▸ **WHAT THE TASK ASKS**:
Once you reach the line holding "U3 pin ALERT: n15 -> none", write out that line and every later one exactly, ending with the last line of the data; write nothing else.

▸ **GIVEN INFORMATION**:
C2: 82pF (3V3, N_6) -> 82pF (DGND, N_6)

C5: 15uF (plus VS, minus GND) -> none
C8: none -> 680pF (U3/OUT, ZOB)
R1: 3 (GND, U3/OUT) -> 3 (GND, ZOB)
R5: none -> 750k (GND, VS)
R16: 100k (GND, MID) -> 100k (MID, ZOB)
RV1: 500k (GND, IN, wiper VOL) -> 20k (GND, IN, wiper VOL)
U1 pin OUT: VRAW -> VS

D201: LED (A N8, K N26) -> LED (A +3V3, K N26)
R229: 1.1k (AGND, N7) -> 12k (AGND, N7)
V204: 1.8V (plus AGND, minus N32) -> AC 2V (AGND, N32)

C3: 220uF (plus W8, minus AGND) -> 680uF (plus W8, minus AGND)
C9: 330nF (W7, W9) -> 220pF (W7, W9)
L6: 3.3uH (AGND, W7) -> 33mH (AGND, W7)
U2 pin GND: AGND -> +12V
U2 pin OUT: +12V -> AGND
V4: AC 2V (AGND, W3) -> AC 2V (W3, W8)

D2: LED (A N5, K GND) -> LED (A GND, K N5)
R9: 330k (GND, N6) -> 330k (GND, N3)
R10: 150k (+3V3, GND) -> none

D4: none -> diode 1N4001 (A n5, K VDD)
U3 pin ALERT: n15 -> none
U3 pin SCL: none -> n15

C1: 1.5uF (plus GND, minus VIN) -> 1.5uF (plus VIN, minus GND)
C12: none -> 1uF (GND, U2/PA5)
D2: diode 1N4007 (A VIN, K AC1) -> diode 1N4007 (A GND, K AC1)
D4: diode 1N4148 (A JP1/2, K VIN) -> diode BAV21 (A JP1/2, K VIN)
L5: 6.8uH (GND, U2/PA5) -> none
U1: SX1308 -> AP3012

▸ **ANSWER TO THIS TASK**:
U3 pin ALERT: n15 -> none
U3 pin SCL: none -> n15

C1: 1.5uF (plus GND, minus VIN) -> 1.5uF (plus VIN, minus GND)
C12: none -> 1uF (GND, U2/PA5)
D2: diode 1N4007 (A VIN, K AC1) -> diode 1N4007 (A GND, K AC1)
D4: diode 1N4148 (A JP1/2, K VIN) -> diode BAV21 (A JP1/2, K VIN)
L5: 6.8uH (GND, U2/PA5) -> none
U1: SX1308 -> AP3012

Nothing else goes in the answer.